§ **What to work on**
The line with "(355, 273) = (438, 527): grey", the line with "(576, 244) = (333, 316): orange drum -> none", and all lines between them in the material below: return these exactly, and no others.

§ **Data provided**
================
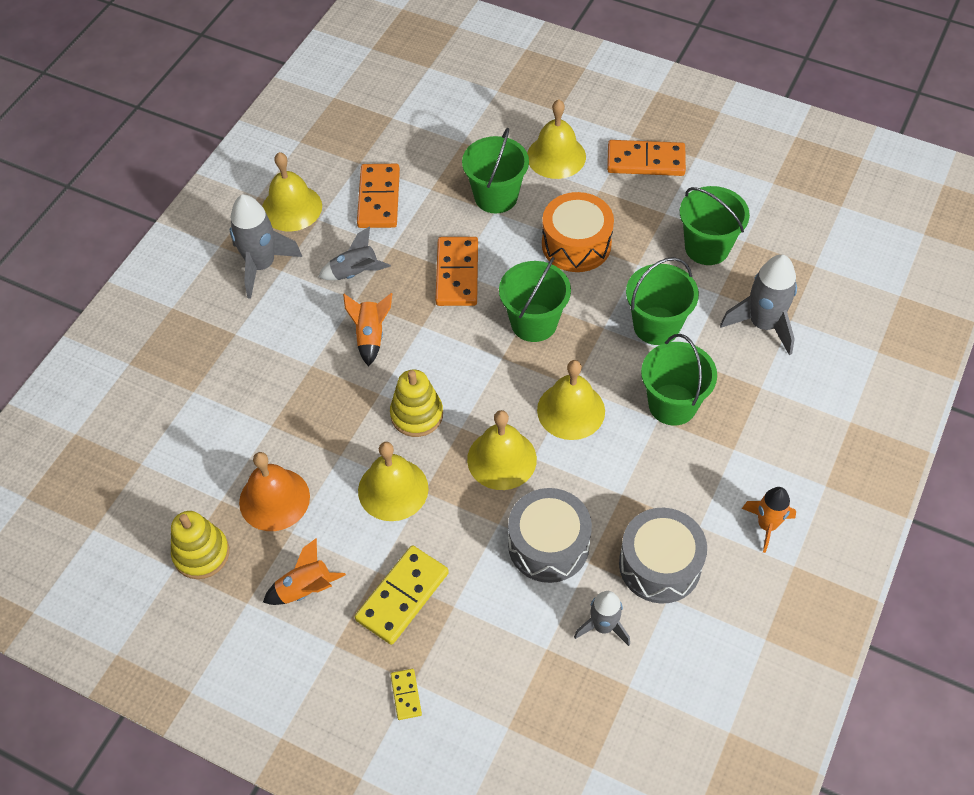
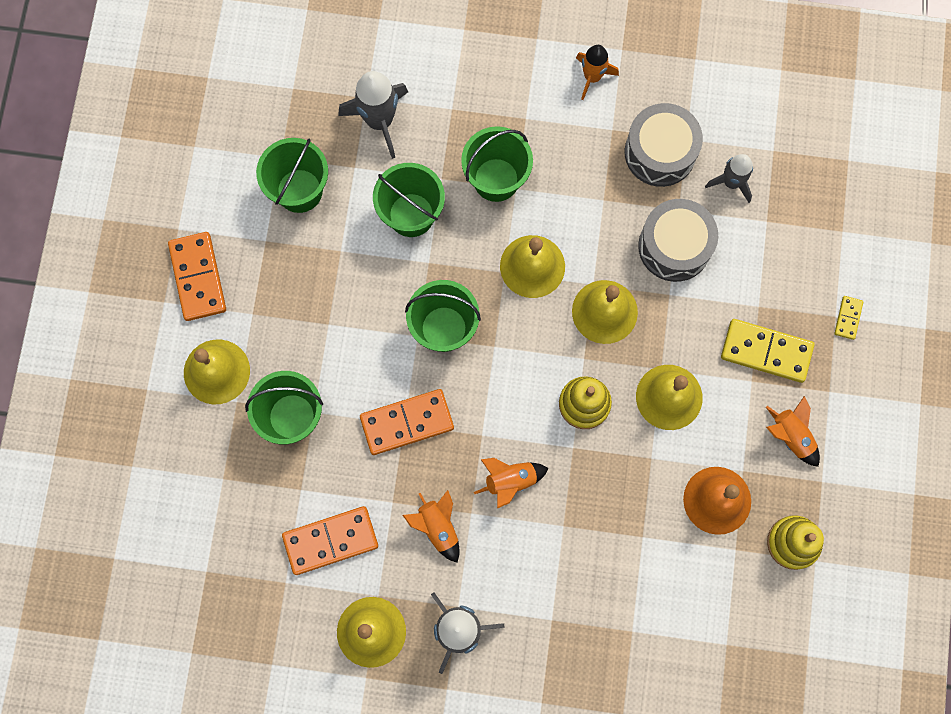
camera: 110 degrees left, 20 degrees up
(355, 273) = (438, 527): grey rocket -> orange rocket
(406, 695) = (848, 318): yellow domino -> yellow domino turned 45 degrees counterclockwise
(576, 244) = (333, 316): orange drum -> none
================
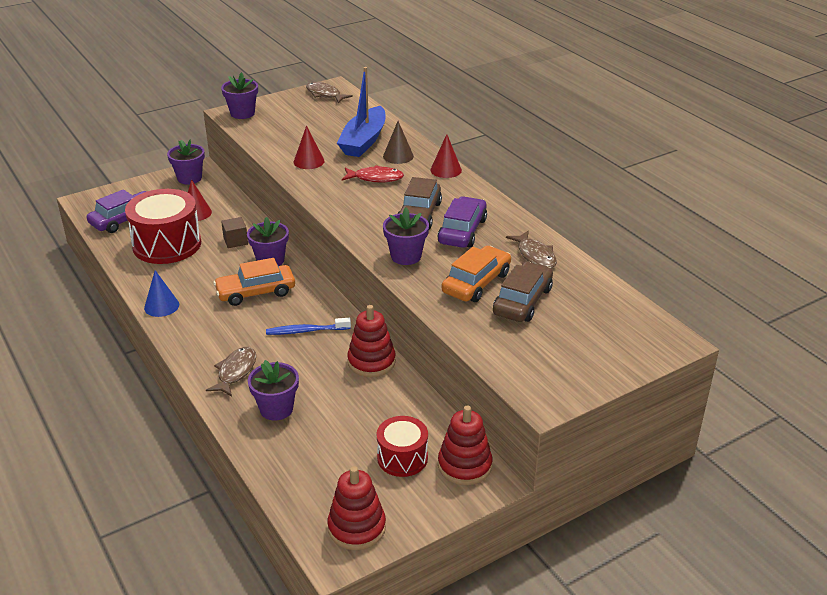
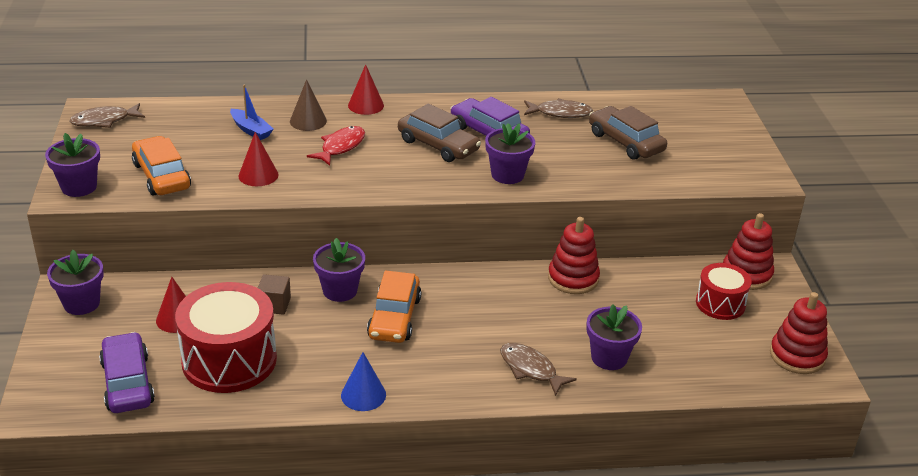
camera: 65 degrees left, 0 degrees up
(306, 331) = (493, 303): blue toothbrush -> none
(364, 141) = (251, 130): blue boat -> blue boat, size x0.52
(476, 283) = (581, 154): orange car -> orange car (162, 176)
================
§ **Exercise result**
(355, 273) = (438, 527): grey rocket -> orange rocket
(406, 695) = (848, 318): yellow domino -> yellow domino turned 45 degrees counterclockwise
(576, 244) = (333, 316): orange drum -> none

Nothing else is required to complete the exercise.